### What the exercise asks:
Up to and including the line with "See the attached", reproduce the listing below exactly, beginning at its first line.

--- START ---

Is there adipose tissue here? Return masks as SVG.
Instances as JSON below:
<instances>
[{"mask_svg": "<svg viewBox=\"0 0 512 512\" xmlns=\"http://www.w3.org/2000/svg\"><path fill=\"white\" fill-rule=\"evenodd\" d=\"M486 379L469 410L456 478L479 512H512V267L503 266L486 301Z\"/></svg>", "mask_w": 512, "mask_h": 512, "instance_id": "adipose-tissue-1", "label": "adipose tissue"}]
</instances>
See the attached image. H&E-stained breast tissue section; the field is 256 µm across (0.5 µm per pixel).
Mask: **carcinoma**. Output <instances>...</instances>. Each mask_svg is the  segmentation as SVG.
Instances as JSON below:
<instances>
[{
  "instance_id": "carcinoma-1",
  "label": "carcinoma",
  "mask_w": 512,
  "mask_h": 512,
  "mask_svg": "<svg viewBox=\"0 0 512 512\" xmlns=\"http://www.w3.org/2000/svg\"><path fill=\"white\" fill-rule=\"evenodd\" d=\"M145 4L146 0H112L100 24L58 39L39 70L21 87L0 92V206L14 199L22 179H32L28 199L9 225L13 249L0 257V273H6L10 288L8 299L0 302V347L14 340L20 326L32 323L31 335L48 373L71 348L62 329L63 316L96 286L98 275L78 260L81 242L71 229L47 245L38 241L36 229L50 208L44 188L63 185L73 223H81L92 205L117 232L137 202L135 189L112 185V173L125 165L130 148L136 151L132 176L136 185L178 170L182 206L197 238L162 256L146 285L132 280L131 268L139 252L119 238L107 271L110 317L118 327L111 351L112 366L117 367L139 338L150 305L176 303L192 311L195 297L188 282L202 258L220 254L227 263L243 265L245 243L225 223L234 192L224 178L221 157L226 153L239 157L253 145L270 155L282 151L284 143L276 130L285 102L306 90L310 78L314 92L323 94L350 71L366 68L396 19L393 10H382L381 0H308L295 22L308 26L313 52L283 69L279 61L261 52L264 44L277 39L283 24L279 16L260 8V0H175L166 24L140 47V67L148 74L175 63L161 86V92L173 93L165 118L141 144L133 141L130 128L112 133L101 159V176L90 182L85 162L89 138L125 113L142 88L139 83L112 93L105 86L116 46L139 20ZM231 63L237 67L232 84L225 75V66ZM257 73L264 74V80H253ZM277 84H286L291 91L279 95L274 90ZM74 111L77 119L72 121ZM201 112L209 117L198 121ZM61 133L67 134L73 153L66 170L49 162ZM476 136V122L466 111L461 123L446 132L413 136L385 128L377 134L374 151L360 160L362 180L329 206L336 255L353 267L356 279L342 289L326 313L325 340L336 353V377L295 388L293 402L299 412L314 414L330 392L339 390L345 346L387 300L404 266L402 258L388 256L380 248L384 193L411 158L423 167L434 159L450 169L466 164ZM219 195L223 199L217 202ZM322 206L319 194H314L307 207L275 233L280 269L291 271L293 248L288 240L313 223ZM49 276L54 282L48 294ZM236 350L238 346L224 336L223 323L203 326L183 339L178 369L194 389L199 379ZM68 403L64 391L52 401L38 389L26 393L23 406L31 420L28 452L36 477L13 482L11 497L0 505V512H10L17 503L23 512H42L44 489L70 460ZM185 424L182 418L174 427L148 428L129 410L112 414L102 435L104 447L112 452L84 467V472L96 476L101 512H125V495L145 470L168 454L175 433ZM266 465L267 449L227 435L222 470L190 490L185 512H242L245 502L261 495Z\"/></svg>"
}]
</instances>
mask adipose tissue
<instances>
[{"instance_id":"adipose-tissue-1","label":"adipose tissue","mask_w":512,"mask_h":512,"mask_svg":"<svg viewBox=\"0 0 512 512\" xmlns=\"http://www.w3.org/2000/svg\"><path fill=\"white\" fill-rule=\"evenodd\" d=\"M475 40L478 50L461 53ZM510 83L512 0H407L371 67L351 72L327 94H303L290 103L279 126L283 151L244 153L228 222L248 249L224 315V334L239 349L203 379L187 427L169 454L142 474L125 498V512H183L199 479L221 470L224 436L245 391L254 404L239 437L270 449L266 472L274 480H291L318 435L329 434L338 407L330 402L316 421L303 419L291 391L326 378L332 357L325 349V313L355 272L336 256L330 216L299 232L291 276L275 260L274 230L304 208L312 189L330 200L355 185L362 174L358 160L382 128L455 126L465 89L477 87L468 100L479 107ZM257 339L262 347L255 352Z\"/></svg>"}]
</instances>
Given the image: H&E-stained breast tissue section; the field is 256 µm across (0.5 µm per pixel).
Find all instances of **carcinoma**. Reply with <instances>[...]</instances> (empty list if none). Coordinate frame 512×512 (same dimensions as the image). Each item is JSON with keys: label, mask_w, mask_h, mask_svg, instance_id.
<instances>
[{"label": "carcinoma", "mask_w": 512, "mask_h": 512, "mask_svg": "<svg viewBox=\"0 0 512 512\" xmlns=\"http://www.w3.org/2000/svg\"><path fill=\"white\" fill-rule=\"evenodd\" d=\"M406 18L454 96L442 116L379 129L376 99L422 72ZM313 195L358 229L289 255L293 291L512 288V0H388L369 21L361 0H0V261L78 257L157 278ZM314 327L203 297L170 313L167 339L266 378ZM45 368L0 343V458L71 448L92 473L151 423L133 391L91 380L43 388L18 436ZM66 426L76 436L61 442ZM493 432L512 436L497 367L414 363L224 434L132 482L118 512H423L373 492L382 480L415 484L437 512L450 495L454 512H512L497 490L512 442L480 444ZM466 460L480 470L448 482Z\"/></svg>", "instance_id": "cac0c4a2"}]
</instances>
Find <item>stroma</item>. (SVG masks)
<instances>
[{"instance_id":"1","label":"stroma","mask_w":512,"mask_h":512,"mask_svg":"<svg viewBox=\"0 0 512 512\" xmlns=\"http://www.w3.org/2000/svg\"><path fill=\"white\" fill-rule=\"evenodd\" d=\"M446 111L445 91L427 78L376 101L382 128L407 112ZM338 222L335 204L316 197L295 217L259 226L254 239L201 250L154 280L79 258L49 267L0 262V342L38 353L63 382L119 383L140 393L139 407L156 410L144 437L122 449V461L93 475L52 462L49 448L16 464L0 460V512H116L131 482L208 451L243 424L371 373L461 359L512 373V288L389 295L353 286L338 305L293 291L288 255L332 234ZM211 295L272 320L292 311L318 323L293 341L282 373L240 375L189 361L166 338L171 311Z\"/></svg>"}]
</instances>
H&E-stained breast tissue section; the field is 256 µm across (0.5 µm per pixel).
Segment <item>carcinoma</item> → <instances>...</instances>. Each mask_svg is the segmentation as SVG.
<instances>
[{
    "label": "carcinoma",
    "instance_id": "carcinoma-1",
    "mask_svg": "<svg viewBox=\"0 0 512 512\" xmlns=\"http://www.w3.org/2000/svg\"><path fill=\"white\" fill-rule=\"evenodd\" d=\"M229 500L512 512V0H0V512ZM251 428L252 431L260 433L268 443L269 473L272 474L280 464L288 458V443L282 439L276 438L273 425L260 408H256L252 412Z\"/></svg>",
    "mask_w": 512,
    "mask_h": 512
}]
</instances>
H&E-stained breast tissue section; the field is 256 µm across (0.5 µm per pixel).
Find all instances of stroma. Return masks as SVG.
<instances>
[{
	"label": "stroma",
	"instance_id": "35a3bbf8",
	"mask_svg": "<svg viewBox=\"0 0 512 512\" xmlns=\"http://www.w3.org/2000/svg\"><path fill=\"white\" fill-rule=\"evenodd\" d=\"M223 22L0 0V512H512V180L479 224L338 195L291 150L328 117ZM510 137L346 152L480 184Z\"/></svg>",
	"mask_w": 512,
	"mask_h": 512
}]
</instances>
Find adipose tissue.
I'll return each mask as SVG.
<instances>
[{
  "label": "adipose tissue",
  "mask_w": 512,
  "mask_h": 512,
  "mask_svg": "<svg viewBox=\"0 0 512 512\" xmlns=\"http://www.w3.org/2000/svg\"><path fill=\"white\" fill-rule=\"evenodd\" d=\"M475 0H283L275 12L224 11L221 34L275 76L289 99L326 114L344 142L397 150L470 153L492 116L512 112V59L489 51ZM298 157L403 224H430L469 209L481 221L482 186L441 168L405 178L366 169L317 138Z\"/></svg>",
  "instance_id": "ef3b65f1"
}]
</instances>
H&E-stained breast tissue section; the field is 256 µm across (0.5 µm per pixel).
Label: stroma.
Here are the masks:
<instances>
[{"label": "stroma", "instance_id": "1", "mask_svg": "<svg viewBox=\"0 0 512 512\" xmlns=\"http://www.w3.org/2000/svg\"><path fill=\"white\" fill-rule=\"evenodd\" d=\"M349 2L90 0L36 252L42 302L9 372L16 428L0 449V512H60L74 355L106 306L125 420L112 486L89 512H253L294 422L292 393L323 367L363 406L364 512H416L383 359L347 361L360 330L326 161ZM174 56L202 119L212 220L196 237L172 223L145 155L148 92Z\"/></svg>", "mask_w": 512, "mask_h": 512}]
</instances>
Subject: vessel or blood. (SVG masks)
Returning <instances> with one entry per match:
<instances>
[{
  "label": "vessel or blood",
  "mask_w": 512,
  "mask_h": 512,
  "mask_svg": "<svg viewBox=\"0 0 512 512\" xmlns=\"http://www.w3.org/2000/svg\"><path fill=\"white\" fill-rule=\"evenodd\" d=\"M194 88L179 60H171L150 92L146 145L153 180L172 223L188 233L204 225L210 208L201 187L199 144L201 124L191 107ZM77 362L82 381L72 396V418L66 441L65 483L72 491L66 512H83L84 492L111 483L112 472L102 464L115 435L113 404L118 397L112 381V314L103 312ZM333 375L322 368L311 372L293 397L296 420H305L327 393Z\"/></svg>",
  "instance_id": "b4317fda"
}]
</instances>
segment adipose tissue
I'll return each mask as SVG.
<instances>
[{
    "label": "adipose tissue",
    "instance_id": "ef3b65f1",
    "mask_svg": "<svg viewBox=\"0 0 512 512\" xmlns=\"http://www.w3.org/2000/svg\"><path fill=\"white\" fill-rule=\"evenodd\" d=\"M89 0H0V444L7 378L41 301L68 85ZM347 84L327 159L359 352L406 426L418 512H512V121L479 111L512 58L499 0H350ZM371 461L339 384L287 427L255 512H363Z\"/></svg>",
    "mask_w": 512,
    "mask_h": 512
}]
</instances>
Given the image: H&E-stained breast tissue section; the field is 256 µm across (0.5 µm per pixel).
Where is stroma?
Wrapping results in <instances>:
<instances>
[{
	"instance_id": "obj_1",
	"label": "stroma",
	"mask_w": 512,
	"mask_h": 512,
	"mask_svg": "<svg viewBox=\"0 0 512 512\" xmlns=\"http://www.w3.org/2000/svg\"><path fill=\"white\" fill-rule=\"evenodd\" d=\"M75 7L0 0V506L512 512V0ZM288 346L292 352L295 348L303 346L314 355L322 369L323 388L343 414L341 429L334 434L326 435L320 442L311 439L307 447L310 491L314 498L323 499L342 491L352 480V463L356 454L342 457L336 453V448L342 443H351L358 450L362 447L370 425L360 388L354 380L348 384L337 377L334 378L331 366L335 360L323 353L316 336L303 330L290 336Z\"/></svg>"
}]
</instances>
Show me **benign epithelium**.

--- END ---

### The response:
Is there adipose tissue here? Return masks as SVG.
Instances as JSON below:
<instances>
[{"mask_svg": "<svg viewBox=\"0 0 512 512\" xmlns=\"http://www.w3.org/2000/svg\"><path fill=\"white\" fill-rule=\"evenodd\" d=\"M486 379L469 410L456 478L479 512H512V267L503 266L486 301Z\"/></svg>", "mask_w": 512, "mask_h": 512, "instance_id": "adipose-tissue-1", "label": "adipose tissue"}]
</instances>
See the attached image. H&E-stained breast tissue section; the field is 256 µm across (0.5 µm per pixel).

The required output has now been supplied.